§ **Task directions**
Rewrite the records below, substituting "label" for "word" and changing nothing else; leave the pictures out.

§ **Material to process**
»»

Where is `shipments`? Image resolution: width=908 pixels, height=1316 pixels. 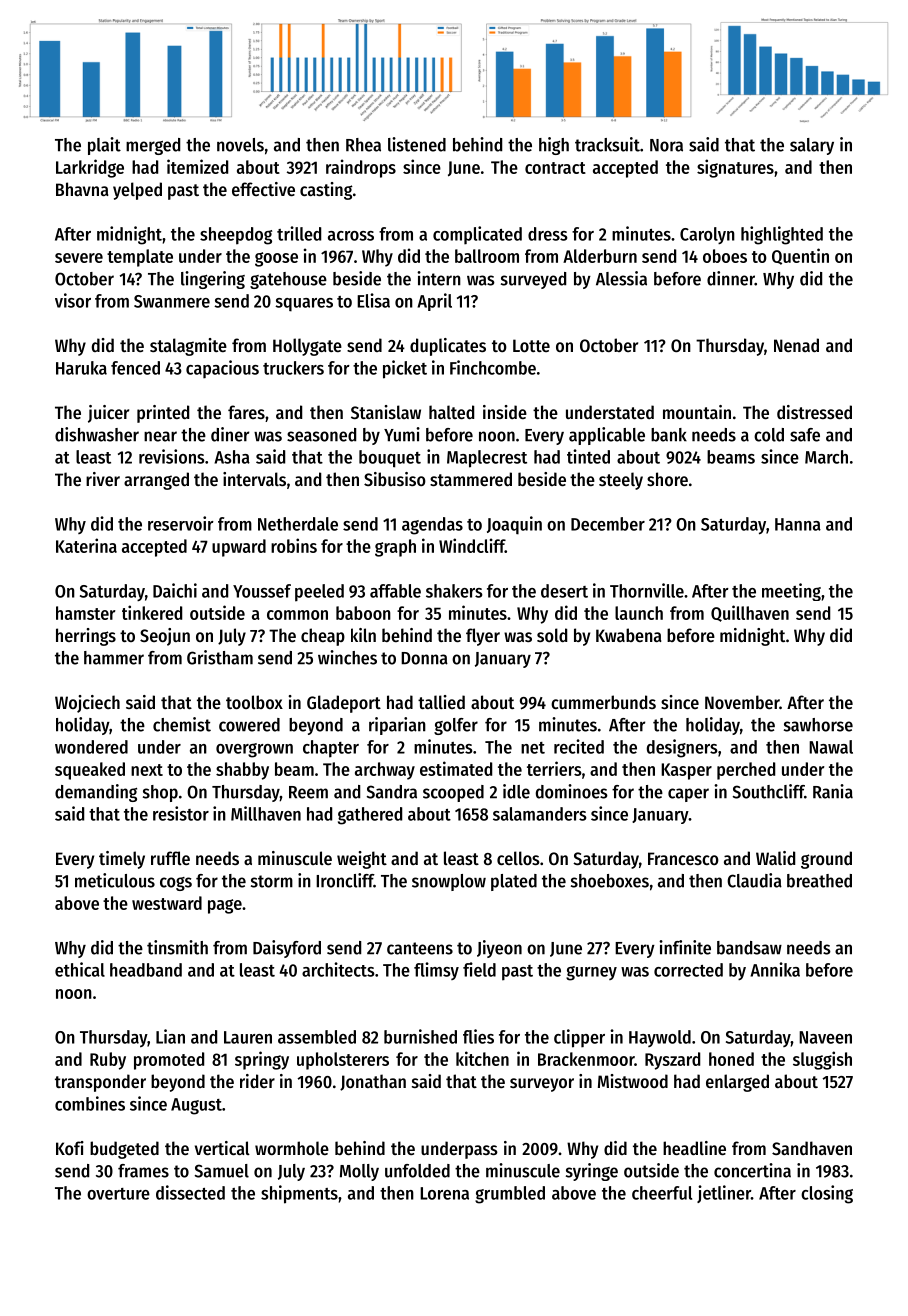
shipments is located at coordinates (299, 1194).
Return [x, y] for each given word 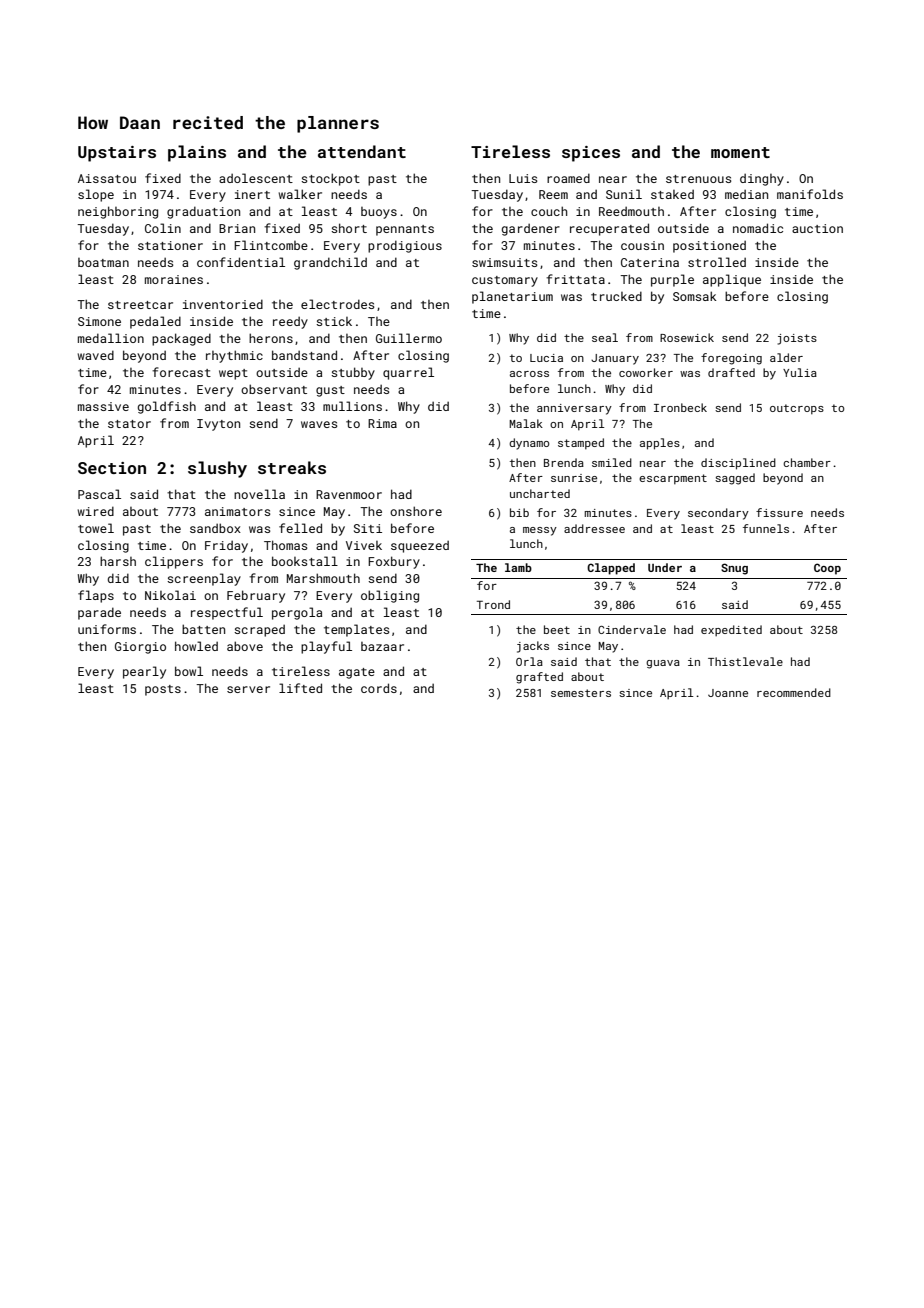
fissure [779, 512]
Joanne [728, 693]
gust [330, 391]
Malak [526, 423]
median [746, 194]
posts [163, 690]
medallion [111, 338]
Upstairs [117, 154]
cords [379, 688]
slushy [217, 469]
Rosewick [687, 337]
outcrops [797, 409]
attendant [362, 151]
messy [540, 531]
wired [96, 511]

««

§ **Expected output**
Where is `shipments`? Image resolution: width=908 pixels, height=1316 pixels. 
shipments is located at coordinates (299, 1194).
Return [x, y] for each given label 
fissure [779, 512]
Joanne [728, 693]
gust [330, 391]
Malak [526, 423]
median [746, 194]
posts [163, 690]
medallion [111, 338]
Upstairs [117, 154]
cords [379, 688]
slushy [217, 469]
Rosewick [687, 337]
outcrops [797, 409]
attendant [362, 151]
messy [540, 531]
wired [96, 511]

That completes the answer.